[Records from a data source]
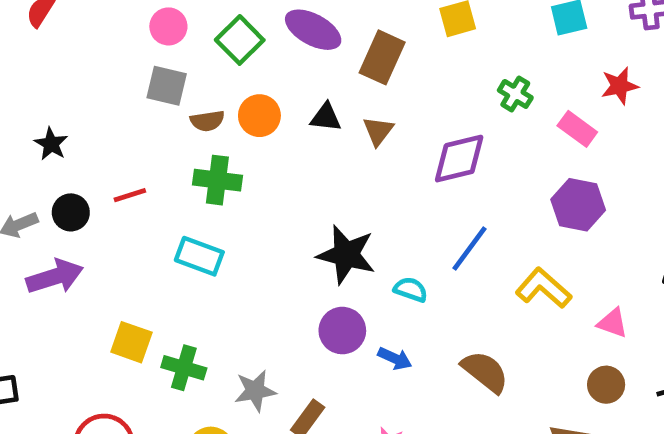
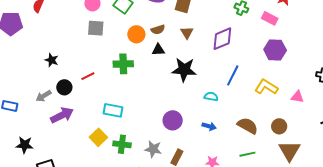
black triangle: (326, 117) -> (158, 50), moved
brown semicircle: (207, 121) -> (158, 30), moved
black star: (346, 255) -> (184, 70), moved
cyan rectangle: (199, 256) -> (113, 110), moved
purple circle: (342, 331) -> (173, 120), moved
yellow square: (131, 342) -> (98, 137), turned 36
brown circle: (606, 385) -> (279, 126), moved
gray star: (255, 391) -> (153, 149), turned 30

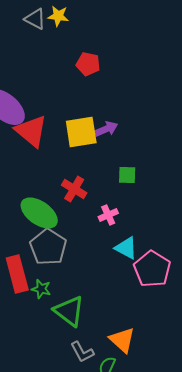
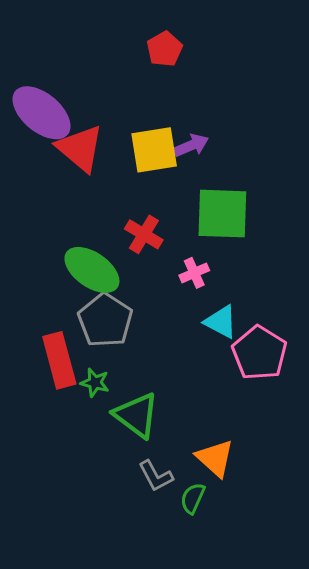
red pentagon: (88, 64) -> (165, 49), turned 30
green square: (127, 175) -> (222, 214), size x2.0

◆ **What to work on**: What is needed here is an exact copy of every record, with the pictures left out.

◆ **Completed exercise**:
black triangle: (326, 117) -> (158, 50), moved
brown semicircle: (207, 121) -> (158, 30), moved
black star: (346, 255) -> (184, 70), moved
cyan rectangle: (199, 256) -> (113, 110), moved
purple circle: (342, 331) -> (173, 120), moved
yellow square: (131, 342) -> (98, 137), turned 36
brown circle: (606, 385) -> (279, 126), moved
gray star: (255, 391) -> (153, 149), turned 30

red pentagon: (88, 64) -> (165, 49), turned 30
green square: (127, 175) -> (222, 214), size x2.0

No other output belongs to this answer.